Collected material START
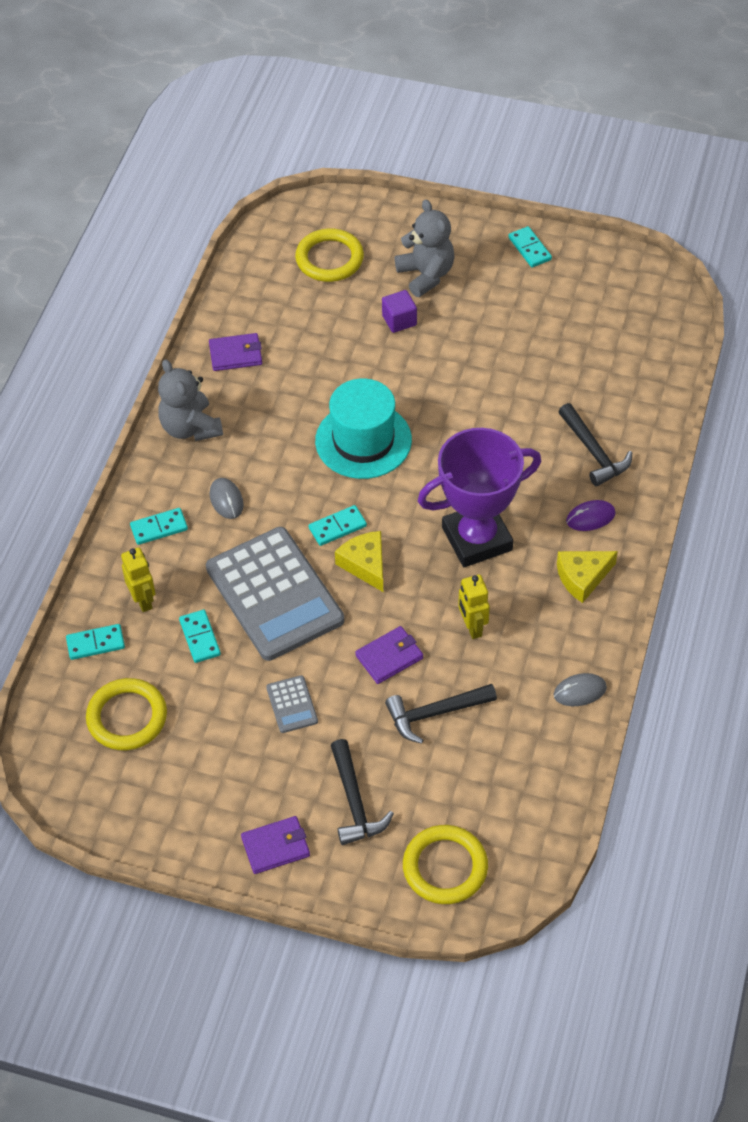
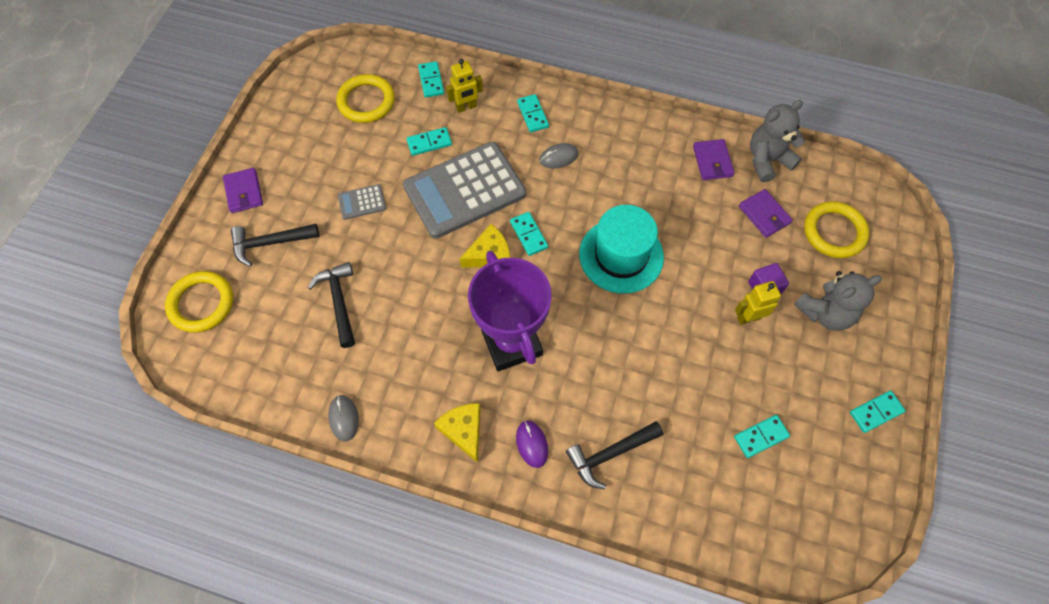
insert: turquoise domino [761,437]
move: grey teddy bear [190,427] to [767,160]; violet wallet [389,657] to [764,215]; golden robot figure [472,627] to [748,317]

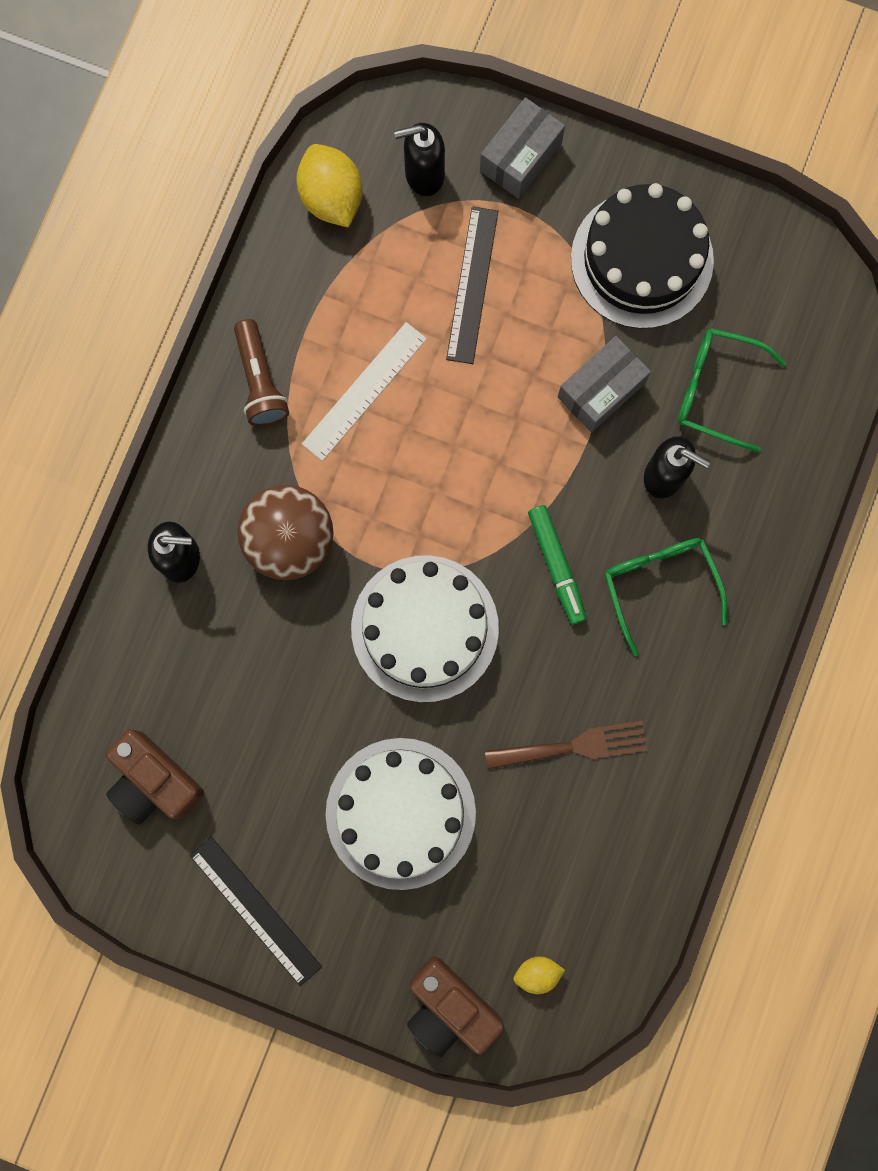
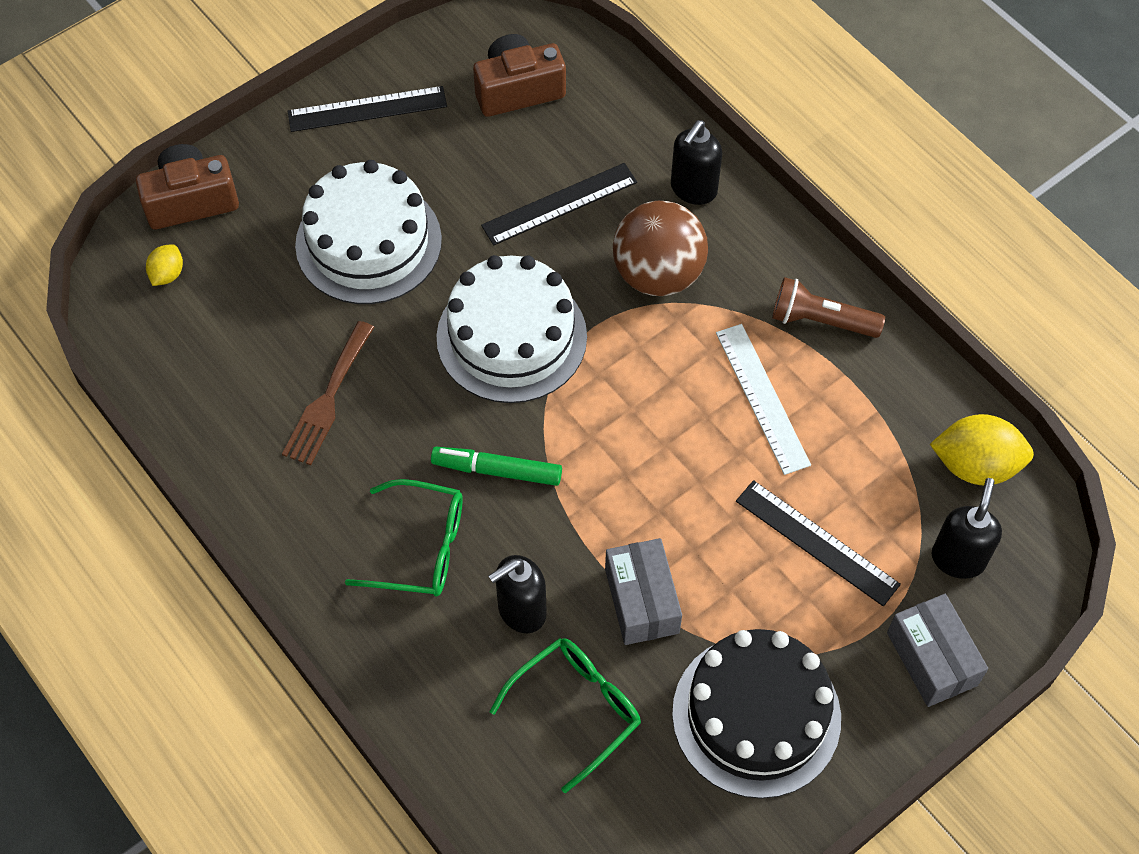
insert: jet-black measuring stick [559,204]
Collected material END
• **Task objective**
Return the whole of the material above exactly, with no picture carried over.

• **Reply**
insert: turquoise domino [761,437]
move: grey teddy bear [190,427] to [767,160]; violet wallet [389,657] to [764,215]; golden robot figure [472,627] to [748,317]

insert: jet-black measuring stick [559,204]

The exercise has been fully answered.